◆ **Work required**
Go through the data and retrieve each line that includes the string "fish".

◆ **Stored data**
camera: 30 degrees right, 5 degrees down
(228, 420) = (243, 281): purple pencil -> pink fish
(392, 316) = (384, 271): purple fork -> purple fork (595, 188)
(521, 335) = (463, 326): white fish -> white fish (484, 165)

◆ **Solution**
(228, 420) = (243, 281): purple pencil -> pink fish
(521, 335) = (463, 326): white fish -> white fish (484, 165)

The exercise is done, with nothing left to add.